Where the word "black" shows up in the entries below, please copy the whole line.

→ **Raw data**:
-----
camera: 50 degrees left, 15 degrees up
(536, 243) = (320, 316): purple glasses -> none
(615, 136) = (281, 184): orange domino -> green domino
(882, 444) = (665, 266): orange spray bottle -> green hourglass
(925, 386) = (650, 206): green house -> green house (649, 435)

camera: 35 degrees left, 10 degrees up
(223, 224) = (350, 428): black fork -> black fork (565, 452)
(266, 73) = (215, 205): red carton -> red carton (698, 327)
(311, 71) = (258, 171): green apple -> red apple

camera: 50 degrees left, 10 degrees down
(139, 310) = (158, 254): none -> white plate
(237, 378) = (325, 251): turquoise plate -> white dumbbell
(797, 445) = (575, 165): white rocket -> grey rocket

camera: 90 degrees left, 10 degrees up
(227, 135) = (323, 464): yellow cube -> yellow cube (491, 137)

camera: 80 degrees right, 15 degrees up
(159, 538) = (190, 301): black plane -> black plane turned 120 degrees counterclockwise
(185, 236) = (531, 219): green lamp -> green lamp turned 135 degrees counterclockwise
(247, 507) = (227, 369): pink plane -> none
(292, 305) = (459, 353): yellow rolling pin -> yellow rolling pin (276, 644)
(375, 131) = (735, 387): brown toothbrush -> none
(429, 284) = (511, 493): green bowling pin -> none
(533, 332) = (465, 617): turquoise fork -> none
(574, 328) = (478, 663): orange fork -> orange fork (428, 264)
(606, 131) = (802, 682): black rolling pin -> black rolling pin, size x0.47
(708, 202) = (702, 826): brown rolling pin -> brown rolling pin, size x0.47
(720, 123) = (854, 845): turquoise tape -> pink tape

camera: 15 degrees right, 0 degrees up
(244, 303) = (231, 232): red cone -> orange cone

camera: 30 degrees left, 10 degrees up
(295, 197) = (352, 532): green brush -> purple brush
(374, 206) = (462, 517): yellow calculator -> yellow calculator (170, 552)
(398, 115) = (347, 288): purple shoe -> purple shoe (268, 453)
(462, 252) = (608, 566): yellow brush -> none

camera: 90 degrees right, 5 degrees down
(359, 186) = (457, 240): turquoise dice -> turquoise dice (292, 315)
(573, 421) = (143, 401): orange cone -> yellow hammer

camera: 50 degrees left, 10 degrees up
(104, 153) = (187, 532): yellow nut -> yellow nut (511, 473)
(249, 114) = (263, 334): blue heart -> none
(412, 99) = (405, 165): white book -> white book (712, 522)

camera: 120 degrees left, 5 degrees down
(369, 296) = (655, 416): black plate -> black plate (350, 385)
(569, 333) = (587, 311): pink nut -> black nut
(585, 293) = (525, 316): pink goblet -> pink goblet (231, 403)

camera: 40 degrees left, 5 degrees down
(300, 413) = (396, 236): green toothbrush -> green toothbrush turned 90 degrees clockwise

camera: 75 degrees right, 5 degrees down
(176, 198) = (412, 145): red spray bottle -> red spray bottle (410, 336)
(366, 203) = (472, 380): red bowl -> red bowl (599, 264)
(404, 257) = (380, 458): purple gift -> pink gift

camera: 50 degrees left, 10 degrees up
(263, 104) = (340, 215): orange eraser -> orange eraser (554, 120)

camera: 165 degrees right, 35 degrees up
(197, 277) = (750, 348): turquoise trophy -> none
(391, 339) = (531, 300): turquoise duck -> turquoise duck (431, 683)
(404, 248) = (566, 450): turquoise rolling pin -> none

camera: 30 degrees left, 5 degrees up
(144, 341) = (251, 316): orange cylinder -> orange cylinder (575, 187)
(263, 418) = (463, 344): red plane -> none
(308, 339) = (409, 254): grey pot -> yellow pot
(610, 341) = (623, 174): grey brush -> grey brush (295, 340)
-----
→ **Response to the task**:
(223, 224) = (350, 428): black fork -> black fork (565, 452)
(159, 538) = (190, 301): black plane -> black plane turned 120 degrees counterclockwise
(606, 131) = (802, 682): black rolling pin -> black rolling pin, size x0.47
(369, 296) = (655, 416): black plate -> black plate (350, 385)
(569, 333) = (587, 311): pink nut -> black nut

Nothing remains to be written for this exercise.